§ **DATA UNDER STUDY**
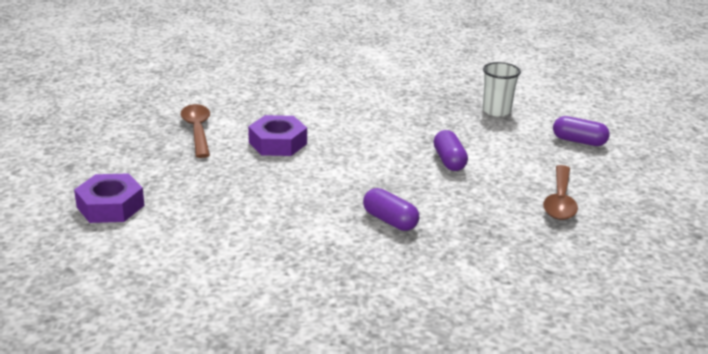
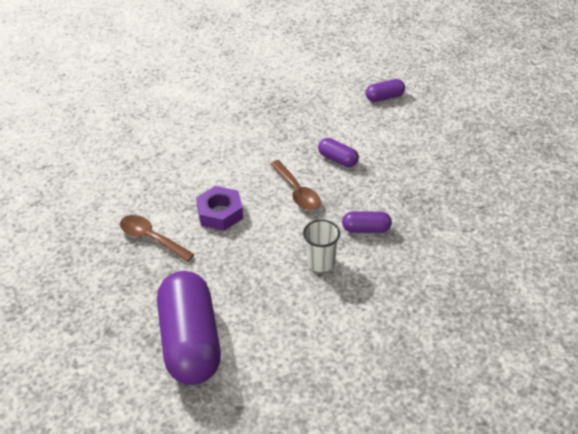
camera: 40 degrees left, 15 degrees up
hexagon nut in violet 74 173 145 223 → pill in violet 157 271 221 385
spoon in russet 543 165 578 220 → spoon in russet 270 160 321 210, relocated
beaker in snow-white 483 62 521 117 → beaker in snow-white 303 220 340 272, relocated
* * *
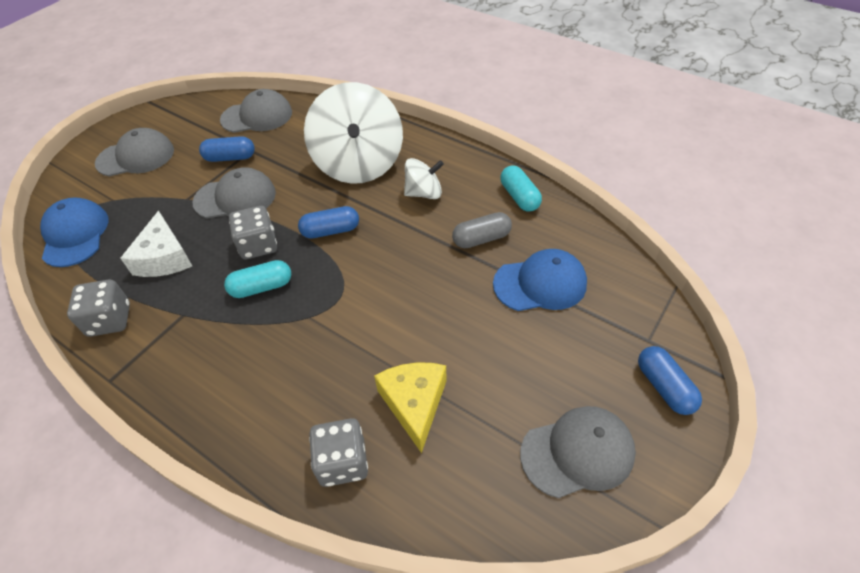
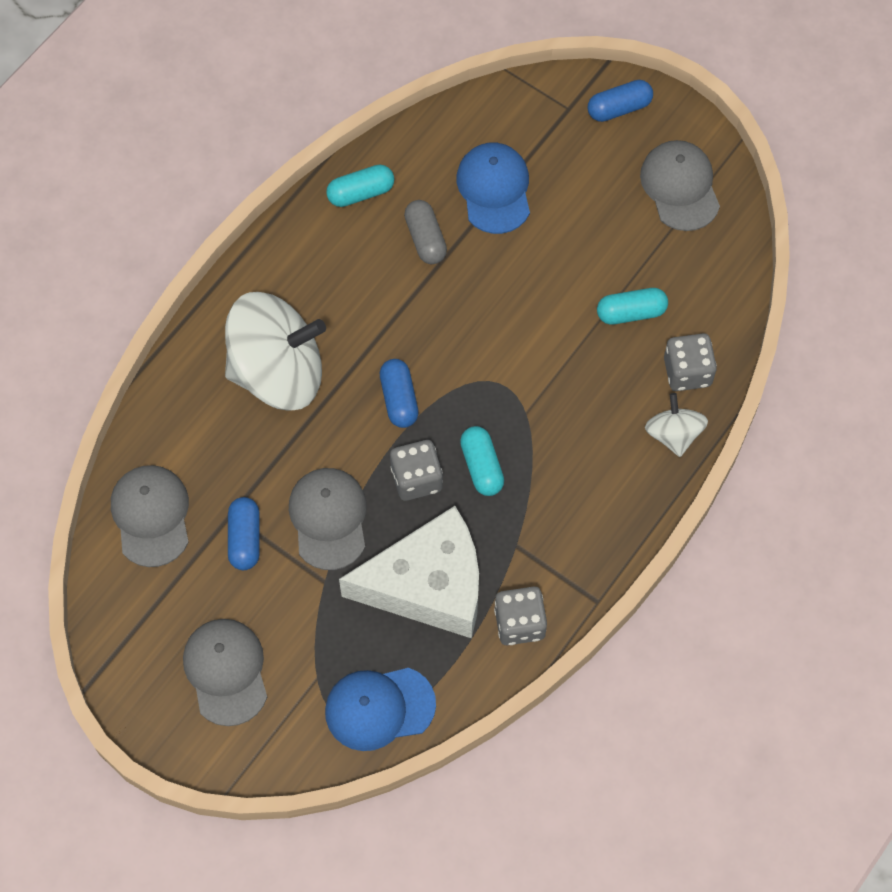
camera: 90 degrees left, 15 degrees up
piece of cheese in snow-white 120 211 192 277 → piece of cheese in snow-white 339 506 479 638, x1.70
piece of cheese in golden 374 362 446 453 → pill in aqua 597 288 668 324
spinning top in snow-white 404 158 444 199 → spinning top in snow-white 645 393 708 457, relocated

§ **WHAT YOU WILL DO**
Copy only this part of the entries above: the line with "hexagon nut in", the line with "beaker in snow-white 483", and the lines between, all exactly as written.

§ **RESULT FOR THIS TASK**
hexagon nut in violet 74 173 145 223 → pill in violet 157 271 221 385
spoon in russet 543 165 578 220 → spoon in russet 270 160 321 210, relocated
beaker in snow-white 483 62 521 117 → beaker in snow-white 303 220 340 272, relocated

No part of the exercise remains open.